Activity:
In the listing below, locate the line containing "camera: 25 degrees left, 5 degrees down" and the line containing "(764, 240) = (463, 144): yellow". Output both of them and every line between, exactly as written, and nothing more.

══ Material for this exercise ══

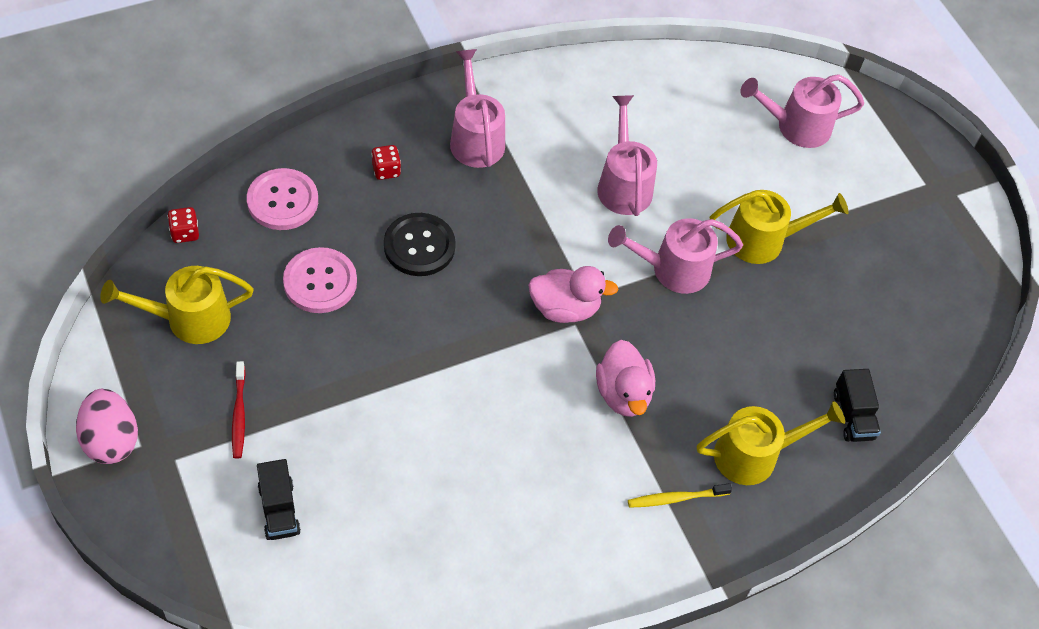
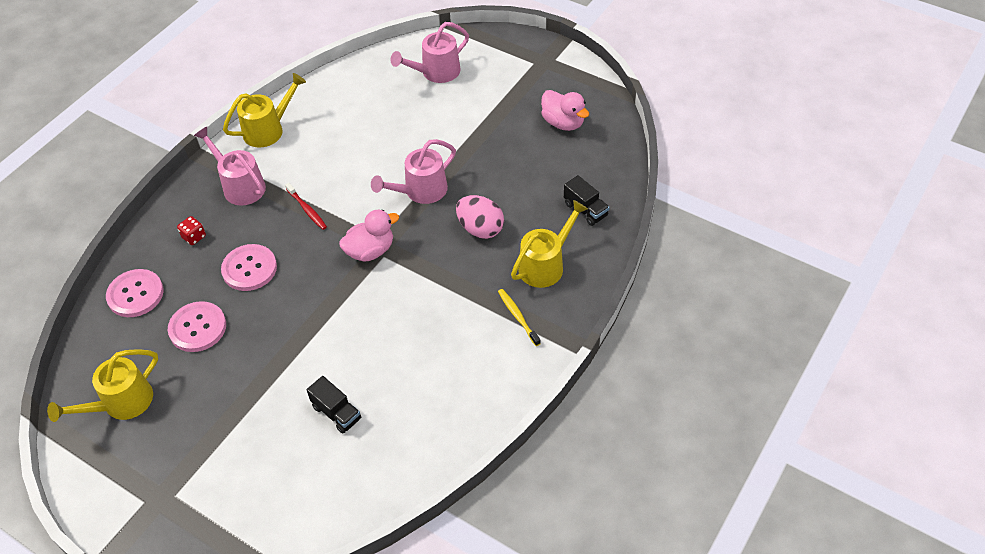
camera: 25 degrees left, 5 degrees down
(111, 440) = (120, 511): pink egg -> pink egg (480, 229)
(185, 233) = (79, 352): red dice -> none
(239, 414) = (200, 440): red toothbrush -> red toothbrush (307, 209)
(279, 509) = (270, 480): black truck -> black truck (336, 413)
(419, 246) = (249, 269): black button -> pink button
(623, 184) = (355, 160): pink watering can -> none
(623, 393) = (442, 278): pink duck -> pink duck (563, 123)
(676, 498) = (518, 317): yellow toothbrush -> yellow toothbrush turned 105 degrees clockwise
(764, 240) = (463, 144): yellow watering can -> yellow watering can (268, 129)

═══
══ Material for this exercise ══

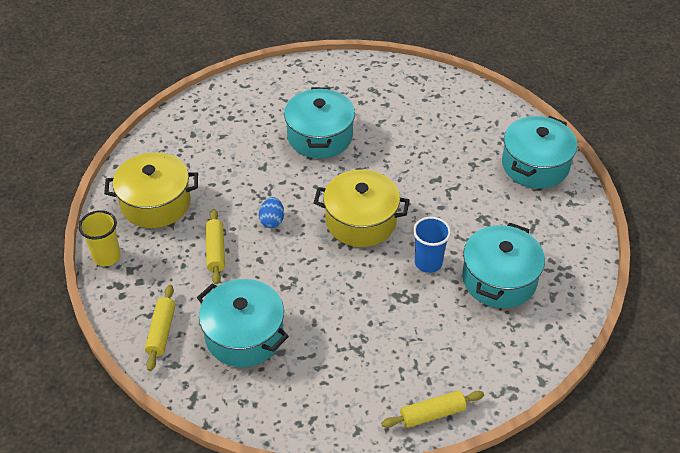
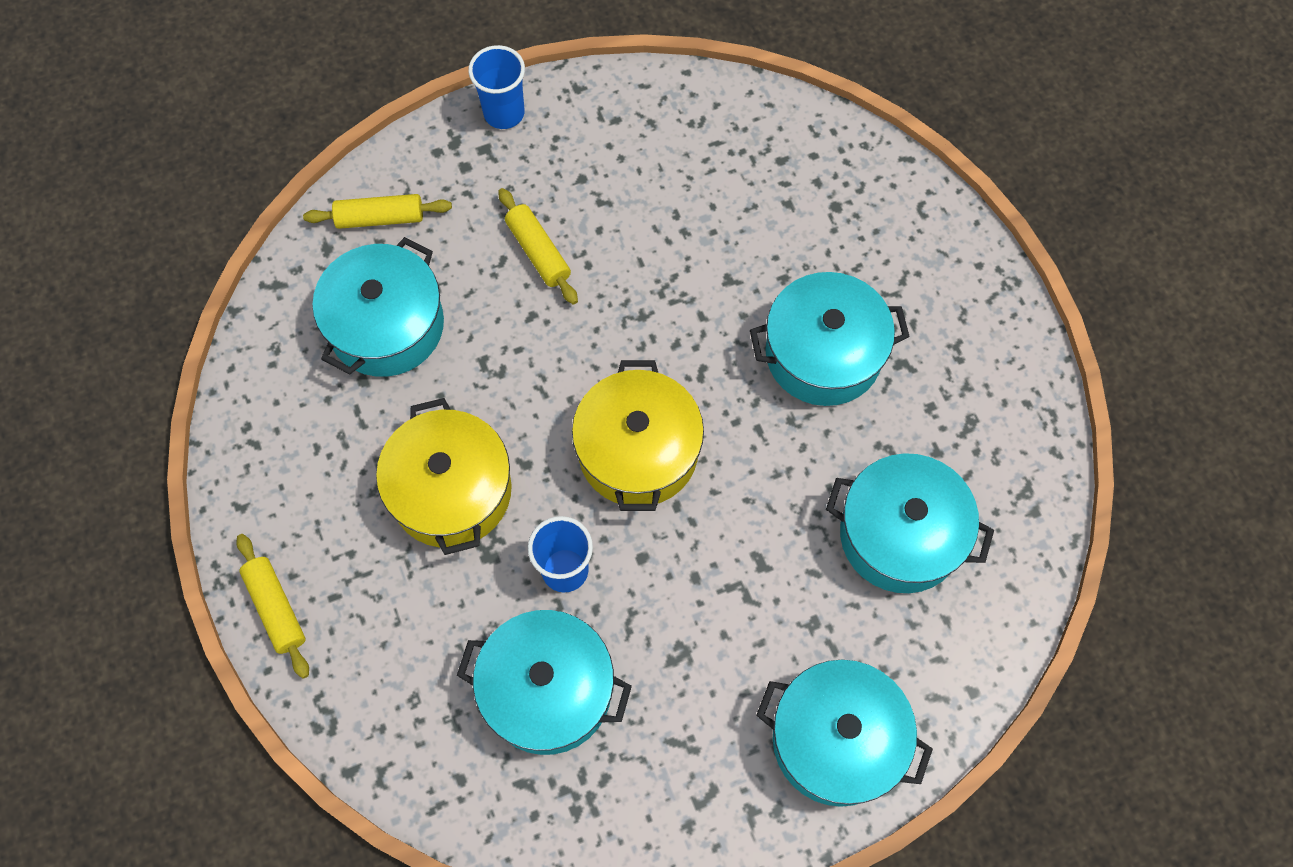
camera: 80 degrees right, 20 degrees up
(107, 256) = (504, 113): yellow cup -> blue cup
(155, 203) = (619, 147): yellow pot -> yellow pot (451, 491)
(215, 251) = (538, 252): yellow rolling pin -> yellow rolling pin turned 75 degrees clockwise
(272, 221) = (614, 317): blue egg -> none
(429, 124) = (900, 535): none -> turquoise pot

═══

Result for this task:
camera: 25 degrees left, 5 degrees down
(111, 440) = (120, 511): pink egg -> pink egg (480, 229)
(185, 233) = (79, 352): red dice -> none
(239, 414) = (200, 440): red toothbrush -> red toothbrush (307, 209)
(279, 509) = (270, 480): black truck -> black truck (336, 413)
(419, 246) = (249, 269): black button -> pink button
(623, 184) = (355, 160): pink watering can -> none
(623, 393) = (442, 278): pink duck -> pink duck (563, 123)
(676, 498) = (518, 317): yellow toothbrush -> yellow toothbrush turned 105 degrees clockwise
(764, 240) = (463, 144): yellow watering can -> yellow watering can (268, 129)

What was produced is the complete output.